Print the data exactly as written, line for line, and leave its pictures behind.

— Entries shown —
━━━━━━━━━━━━━━━━━━━━
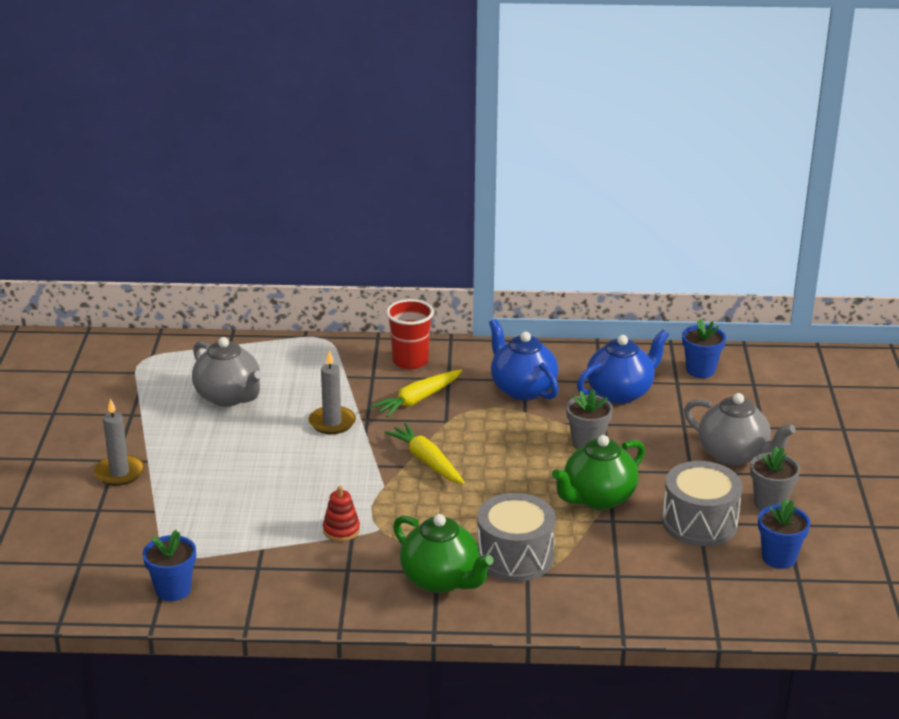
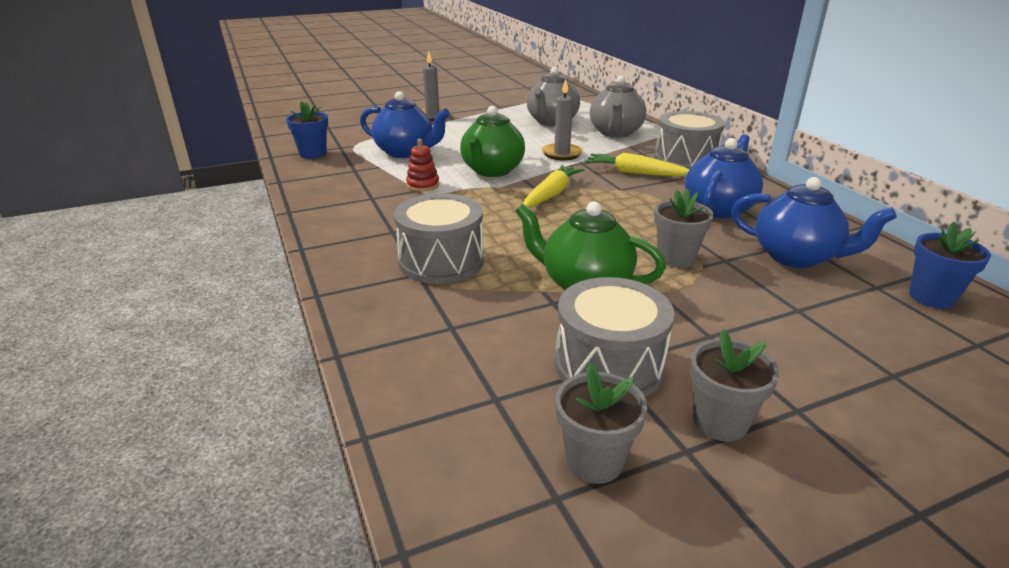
camera: 65 degrees right, 0 degrees up
red cup [386,299,434,369] -> grey drum [655,111,725,169]
green teapot [393,514,494,593] -> green teapot moved to [460,106,525,177]
grey teapot [684,393,796,466] -> grey teapot moved to [590,75,646,138]
blue flower pot [758,499,810,569] -> grey flower pot [556,363,647,484]
none -> blue teapot [360,91,450,158]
━━━━━━━━━━━━━━━━━━━━
— Response to the exercise —
camera: 65 degrees right, 0 degrees up
red cup [386,299,434,369] -> grey drum [655,111,725,169]
green teapot [393,514,494,593] -> green teapot moved to [460,106,525,177]
grey teapot [684,393,796,466] -> grey teapot moved to [590,75,646,138]
blue flower pot [758,499,810,569] -> grey flower pot [556,363,647,484]
none -> blue teapot [360,91,450,158]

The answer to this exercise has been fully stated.